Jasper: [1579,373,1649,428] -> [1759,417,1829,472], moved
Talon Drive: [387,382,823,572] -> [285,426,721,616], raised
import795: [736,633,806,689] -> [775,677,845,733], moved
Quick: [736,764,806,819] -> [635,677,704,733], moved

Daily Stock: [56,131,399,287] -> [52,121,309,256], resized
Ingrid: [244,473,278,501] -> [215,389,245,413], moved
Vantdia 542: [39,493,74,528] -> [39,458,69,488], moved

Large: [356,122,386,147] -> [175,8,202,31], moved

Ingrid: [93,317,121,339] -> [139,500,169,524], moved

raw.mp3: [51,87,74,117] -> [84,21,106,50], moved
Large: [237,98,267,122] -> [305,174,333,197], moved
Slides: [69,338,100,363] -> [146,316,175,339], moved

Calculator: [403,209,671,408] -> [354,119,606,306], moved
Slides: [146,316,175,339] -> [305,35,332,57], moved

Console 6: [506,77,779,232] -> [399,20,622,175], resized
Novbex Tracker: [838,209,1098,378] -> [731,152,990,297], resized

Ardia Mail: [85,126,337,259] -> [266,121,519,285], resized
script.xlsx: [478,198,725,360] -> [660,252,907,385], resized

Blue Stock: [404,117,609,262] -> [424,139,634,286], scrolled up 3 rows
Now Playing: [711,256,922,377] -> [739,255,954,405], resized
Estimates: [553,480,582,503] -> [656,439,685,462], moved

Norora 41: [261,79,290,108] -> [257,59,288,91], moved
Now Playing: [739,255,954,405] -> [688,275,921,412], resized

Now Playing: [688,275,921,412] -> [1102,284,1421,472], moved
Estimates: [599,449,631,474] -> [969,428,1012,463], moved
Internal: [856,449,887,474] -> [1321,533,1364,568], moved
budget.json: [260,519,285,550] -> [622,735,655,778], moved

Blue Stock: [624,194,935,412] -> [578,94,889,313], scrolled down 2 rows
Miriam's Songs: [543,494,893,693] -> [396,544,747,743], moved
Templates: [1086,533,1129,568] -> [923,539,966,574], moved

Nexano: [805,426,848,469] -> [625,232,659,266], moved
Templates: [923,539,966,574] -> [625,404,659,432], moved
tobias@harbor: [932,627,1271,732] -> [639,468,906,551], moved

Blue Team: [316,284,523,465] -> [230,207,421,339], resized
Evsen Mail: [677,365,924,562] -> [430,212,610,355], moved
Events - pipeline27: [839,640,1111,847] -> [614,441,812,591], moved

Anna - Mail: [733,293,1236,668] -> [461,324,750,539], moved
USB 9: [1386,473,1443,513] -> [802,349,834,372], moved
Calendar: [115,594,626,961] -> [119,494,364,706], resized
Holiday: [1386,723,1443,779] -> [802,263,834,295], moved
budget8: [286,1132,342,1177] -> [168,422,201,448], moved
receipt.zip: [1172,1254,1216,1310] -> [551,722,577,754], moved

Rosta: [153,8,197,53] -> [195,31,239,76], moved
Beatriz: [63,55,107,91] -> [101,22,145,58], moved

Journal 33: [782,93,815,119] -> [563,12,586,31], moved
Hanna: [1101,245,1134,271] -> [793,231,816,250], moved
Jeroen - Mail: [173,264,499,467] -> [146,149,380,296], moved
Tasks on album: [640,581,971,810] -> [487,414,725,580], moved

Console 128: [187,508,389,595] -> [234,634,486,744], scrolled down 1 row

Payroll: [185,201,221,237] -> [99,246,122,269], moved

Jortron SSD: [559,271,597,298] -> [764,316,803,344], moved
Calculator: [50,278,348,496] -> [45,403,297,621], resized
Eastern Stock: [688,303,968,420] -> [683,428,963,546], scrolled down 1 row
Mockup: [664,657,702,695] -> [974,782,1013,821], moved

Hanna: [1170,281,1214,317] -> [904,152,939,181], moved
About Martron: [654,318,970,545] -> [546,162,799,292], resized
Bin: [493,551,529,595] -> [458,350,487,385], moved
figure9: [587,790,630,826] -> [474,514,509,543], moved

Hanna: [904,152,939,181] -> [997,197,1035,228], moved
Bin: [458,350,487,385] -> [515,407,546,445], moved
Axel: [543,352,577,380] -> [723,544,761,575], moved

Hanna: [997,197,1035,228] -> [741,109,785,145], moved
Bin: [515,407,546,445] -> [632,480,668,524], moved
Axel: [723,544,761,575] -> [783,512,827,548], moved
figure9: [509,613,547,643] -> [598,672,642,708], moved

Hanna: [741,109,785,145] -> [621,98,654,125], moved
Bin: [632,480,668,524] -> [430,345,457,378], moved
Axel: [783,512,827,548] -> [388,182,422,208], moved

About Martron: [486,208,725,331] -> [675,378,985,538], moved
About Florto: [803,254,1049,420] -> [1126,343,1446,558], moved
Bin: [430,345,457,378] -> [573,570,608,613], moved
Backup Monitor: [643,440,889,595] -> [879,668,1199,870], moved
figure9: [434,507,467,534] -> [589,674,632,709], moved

+ + + + + + +

Task goal
Please write out exactly the lines from the start of the data through the line that contains "Large: [356,122,386,147] ->", both ends included, and nothing else.

Response to the task
Jasper: [1579,373,1649,428] -> [1759,417,1829,472], moved
Talon Drive: [387,382,823,572] -> [285,426,721,616], raised
import795: [736,633,806,689] -> [775,677,845,733], moved
Quick: [736,764,806,819] -> [635,677,704,733], moved

Daily Stock: [56,131,399,287] -> [52,121,309,256], resized
Ingrid: [244,473,278,501] -> [215,389,245,413], moved
Vantdia 542: [39,493,74,528] -> [39,458,69,488], moved

Large: [356,122,386,147] -> [175,8,202,31], moved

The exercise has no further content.